WHAT IS EXPECTED. Gather every line of the records that contains the string "pizz" and copy each of those lines in full.

SUPPLIED INFORMATION.

········

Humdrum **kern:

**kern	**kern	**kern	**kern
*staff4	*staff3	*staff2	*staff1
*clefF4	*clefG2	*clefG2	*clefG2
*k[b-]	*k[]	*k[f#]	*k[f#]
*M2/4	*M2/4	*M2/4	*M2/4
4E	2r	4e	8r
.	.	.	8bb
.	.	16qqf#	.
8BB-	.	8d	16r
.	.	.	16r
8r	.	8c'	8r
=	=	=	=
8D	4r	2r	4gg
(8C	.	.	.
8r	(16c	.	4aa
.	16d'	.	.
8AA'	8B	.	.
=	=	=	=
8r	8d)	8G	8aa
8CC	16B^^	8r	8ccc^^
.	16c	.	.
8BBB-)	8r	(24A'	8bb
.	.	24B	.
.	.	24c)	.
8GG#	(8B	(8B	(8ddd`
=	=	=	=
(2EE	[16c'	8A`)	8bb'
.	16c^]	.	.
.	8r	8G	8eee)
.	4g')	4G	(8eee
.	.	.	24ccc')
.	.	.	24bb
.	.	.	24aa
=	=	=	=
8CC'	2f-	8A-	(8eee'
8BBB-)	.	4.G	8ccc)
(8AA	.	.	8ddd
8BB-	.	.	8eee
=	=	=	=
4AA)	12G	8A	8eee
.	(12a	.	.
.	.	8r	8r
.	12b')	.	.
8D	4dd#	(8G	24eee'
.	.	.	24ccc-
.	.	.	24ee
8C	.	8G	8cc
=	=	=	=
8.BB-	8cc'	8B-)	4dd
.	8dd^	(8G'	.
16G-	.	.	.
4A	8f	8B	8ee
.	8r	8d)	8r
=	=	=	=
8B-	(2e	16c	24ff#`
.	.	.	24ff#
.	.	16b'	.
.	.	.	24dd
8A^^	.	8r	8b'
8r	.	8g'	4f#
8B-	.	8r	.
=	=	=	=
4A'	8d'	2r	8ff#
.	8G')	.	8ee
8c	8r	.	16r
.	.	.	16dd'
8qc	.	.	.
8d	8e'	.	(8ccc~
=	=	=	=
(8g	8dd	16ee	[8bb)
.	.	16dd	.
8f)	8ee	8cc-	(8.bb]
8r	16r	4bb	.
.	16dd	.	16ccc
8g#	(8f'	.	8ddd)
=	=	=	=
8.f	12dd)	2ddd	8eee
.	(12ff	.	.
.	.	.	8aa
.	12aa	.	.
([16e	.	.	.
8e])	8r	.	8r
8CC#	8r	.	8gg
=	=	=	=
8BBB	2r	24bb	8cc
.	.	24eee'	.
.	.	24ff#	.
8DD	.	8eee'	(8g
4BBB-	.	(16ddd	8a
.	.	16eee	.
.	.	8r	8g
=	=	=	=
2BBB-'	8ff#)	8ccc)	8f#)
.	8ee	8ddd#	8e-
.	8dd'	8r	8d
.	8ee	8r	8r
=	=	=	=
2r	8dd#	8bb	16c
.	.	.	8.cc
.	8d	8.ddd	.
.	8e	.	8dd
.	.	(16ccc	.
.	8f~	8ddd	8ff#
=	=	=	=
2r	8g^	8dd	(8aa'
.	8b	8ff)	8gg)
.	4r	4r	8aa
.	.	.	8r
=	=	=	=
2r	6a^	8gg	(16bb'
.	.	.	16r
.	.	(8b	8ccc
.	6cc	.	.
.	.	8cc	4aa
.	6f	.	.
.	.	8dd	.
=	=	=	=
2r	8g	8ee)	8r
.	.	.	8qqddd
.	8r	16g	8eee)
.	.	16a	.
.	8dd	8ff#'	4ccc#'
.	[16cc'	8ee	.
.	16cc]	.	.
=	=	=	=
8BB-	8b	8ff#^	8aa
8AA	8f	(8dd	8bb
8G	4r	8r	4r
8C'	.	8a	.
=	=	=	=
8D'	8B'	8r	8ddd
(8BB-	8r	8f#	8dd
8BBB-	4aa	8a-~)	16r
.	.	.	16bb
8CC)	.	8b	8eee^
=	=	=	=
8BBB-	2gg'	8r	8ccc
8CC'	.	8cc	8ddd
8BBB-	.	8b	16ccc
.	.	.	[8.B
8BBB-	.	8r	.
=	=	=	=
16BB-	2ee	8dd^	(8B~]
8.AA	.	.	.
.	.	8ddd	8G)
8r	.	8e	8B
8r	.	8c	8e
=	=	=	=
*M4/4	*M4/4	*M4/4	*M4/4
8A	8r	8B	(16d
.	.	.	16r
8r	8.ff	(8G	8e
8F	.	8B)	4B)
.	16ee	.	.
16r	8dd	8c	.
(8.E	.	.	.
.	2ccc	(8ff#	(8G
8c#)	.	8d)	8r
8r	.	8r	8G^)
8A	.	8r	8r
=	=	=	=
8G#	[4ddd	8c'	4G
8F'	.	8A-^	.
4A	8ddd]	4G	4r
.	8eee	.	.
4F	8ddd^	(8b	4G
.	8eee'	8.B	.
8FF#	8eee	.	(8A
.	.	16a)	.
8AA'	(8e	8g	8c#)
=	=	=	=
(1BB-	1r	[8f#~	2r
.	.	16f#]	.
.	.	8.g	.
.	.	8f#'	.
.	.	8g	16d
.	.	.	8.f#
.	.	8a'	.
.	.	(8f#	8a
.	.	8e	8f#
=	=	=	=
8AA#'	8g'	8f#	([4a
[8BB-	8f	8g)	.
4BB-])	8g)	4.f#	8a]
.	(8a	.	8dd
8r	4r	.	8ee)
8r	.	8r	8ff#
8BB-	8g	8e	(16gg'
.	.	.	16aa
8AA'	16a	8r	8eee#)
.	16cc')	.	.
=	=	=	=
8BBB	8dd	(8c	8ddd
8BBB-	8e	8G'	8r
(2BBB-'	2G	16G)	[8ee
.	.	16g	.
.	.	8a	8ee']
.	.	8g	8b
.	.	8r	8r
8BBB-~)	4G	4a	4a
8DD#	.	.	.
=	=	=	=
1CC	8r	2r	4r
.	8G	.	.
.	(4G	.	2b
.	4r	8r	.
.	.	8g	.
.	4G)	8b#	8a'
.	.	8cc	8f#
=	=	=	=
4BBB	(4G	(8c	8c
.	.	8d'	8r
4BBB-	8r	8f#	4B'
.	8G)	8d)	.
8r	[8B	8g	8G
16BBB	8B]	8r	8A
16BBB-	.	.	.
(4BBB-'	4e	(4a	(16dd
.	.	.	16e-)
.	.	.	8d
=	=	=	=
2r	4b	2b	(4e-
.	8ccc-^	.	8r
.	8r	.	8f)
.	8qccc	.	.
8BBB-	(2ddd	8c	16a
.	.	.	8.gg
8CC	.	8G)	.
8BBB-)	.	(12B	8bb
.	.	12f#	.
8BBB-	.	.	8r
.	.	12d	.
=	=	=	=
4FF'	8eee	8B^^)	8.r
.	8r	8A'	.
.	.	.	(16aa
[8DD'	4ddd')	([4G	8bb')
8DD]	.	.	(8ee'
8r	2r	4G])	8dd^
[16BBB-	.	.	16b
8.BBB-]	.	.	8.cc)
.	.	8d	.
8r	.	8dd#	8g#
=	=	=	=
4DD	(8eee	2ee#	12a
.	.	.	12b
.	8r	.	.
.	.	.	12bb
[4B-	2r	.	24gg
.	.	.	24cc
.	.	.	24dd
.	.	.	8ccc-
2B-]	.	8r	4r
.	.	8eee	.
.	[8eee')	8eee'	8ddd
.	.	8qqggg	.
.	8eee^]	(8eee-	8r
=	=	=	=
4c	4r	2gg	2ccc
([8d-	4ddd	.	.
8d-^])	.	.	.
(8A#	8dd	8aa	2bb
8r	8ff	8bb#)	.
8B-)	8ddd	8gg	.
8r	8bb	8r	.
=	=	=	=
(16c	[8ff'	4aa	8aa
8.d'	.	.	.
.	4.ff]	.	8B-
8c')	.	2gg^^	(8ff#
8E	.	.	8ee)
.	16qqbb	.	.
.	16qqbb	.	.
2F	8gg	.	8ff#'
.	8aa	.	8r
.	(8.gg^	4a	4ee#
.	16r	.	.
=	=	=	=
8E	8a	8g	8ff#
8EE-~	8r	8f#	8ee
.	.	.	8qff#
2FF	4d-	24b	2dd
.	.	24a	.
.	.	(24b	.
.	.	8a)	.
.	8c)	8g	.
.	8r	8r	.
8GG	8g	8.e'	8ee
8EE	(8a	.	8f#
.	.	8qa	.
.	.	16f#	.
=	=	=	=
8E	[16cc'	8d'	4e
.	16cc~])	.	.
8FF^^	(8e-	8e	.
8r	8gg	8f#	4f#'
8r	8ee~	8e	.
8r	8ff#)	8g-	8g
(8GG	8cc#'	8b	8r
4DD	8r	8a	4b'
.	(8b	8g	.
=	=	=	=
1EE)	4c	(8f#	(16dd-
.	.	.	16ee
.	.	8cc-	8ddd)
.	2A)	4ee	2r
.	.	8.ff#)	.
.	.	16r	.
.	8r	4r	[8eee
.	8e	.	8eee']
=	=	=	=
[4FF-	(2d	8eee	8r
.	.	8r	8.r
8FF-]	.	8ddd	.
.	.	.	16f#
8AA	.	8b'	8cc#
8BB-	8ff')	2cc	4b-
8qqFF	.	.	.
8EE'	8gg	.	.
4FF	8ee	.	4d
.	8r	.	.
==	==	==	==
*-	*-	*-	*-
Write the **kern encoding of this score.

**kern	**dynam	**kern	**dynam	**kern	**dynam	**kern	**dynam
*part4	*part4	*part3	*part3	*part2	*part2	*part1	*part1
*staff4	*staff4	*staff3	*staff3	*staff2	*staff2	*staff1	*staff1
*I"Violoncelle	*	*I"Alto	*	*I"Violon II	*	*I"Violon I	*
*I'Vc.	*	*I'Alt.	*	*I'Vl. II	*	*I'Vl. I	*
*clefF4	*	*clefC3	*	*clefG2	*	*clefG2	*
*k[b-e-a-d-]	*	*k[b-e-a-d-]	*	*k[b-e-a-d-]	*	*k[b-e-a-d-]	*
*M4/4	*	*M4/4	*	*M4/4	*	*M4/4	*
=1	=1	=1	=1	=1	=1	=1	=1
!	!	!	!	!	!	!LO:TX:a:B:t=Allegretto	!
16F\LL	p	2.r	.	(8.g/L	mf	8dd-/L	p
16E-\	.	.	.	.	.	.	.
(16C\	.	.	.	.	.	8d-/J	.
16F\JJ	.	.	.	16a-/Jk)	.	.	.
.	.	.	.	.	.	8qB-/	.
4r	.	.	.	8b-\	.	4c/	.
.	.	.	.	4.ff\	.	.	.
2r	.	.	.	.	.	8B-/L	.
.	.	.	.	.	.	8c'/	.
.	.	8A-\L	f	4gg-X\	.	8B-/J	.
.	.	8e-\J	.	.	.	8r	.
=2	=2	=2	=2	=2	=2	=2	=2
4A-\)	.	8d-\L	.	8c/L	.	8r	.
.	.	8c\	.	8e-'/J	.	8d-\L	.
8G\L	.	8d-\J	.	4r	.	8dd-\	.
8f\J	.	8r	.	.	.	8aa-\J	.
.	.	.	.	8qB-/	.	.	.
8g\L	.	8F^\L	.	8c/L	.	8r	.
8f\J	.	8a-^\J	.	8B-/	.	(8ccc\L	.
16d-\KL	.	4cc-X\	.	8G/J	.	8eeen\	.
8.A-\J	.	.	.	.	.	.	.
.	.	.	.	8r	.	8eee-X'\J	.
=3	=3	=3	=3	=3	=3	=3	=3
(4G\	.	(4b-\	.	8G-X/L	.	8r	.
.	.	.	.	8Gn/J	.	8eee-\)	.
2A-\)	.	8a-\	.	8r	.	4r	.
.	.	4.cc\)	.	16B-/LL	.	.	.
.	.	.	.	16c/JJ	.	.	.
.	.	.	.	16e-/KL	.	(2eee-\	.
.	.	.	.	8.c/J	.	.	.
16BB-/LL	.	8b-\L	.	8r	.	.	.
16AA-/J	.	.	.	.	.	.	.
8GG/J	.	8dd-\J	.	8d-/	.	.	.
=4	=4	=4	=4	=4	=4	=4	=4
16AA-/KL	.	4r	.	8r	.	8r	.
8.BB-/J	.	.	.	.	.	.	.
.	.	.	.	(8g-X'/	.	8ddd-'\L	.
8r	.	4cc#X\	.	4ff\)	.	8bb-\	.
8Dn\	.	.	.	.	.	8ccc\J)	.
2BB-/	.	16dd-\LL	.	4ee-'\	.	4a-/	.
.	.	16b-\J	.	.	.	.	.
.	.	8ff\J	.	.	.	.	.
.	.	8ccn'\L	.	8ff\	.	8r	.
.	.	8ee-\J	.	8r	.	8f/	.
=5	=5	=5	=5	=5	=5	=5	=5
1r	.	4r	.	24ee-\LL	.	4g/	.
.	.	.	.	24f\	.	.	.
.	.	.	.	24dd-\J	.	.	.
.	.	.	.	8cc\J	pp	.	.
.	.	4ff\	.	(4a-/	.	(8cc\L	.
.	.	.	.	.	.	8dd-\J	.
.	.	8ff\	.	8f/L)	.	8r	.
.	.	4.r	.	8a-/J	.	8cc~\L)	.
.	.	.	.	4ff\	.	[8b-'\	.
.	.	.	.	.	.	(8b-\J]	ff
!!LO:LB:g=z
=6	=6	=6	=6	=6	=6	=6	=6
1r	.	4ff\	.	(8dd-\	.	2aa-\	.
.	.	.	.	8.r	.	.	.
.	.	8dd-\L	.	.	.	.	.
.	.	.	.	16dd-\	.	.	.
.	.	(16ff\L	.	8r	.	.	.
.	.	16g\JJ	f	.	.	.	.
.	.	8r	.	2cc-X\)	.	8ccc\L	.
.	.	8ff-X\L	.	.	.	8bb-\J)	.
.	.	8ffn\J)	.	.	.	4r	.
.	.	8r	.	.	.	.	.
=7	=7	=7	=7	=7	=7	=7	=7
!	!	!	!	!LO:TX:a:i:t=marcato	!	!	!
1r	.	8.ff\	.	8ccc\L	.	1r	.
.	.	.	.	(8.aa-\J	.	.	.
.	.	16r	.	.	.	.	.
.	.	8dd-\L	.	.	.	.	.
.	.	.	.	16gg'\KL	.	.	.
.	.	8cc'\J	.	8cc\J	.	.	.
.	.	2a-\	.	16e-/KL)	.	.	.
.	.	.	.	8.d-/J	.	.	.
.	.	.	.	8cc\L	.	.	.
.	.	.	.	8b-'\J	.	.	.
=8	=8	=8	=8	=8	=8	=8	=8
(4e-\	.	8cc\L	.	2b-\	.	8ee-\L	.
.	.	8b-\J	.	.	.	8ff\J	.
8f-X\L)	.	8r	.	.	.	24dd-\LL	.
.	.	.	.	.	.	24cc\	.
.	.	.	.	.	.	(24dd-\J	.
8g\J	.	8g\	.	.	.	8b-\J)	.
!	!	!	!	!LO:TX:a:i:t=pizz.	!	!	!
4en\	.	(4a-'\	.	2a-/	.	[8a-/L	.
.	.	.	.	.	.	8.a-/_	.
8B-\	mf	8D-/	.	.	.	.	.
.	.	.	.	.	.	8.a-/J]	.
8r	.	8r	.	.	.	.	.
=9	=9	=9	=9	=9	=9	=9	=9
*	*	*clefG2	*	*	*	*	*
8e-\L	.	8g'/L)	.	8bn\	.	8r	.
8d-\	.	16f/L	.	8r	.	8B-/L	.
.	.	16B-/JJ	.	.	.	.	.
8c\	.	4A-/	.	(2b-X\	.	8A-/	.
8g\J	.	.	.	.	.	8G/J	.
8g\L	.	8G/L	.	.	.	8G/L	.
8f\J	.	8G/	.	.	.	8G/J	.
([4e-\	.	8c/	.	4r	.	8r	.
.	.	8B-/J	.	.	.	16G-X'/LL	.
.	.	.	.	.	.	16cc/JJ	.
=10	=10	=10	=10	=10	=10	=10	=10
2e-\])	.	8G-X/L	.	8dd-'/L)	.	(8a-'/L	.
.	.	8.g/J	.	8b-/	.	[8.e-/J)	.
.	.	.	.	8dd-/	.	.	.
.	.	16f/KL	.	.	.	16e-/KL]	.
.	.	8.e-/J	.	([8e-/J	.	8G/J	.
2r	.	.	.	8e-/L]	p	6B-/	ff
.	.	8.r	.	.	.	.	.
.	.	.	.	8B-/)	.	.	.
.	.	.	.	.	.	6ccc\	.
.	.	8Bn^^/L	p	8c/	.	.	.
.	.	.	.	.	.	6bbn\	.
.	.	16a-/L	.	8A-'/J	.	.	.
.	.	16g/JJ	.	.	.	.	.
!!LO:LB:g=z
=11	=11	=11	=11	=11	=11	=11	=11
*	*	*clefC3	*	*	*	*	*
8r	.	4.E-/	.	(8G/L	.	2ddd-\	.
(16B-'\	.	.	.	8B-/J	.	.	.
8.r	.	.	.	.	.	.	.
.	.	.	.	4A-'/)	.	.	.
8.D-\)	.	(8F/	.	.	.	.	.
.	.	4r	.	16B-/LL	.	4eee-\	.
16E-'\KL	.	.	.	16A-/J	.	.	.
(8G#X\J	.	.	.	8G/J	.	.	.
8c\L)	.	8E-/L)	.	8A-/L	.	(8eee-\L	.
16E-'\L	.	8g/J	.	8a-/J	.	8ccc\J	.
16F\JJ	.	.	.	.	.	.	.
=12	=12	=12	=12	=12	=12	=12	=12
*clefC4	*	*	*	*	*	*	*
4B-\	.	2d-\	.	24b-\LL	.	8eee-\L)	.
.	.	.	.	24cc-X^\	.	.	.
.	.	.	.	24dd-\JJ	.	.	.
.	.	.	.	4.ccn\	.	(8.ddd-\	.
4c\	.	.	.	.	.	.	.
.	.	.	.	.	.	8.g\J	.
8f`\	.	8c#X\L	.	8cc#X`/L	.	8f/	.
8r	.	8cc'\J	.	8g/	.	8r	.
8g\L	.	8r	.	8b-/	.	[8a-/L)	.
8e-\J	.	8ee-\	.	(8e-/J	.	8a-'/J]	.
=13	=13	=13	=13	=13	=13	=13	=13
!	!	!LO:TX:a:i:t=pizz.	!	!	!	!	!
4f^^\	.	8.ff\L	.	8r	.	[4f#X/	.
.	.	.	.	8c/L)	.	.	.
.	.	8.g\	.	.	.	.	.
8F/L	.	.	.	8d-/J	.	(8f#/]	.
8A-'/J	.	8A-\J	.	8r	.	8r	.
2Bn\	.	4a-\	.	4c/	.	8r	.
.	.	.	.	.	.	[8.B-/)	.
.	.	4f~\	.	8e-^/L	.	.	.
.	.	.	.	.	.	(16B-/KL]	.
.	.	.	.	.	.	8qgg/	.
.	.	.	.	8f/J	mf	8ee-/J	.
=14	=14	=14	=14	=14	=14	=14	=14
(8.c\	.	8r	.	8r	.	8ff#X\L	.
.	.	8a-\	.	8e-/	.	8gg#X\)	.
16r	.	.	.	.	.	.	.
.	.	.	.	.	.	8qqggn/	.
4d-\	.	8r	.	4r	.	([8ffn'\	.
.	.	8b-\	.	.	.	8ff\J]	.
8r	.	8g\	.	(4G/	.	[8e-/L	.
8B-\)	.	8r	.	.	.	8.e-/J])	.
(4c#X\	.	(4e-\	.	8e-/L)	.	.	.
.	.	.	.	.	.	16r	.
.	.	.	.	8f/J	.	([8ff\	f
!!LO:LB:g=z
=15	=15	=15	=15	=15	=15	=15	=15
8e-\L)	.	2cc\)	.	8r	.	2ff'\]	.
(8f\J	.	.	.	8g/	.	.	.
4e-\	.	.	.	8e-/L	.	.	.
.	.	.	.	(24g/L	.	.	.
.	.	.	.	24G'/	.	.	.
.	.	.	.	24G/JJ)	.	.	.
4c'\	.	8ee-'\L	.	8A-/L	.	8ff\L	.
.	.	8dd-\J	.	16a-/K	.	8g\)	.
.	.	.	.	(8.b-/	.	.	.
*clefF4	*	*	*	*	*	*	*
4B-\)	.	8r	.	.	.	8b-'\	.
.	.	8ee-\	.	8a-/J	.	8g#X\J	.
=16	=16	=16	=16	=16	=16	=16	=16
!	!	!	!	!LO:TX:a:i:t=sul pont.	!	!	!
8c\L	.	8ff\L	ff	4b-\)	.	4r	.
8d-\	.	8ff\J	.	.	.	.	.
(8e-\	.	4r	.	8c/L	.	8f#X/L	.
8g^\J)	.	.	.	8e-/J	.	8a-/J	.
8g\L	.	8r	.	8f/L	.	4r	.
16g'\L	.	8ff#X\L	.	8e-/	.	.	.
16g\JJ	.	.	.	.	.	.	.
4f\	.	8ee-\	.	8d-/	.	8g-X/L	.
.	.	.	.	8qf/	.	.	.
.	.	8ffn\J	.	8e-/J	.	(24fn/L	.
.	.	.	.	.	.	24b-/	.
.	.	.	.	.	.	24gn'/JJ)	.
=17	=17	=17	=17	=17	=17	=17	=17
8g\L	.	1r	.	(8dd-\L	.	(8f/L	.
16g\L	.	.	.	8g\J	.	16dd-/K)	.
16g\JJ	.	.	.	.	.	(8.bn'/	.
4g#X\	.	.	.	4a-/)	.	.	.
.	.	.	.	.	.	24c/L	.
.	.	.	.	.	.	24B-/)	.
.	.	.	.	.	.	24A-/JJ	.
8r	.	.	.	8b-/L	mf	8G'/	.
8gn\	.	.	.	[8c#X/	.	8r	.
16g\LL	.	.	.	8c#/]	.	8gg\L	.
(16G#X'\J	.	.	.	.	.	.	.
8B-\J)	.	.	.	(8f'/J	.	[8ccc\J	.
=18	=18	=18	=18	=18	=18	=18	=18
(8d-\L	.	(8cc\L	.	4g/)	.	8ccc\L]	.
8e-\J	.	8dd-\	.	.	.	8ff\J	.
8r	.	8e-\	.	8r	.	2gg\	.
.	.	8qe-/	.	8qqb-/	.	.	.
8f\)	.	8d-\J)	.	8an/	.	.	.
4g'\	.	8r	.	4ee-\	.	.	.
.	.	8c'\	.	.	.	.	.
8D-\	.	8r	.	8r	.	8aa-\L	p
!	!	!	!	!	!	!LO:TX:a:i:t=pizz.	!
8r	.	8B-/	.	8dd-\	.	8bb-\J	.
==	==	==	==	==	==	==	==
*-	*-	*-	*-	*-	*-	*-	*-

········

EXPECTED ANSWER.
!	!	!	!	!LO:TX:a:i:t=pizz.	!	!	!
!	!	!LO:TX:a:i:t=pizz.	!	!	!	!	!
!	!	!	!	!	!	!LO:TX:a:i:t=pizz.	!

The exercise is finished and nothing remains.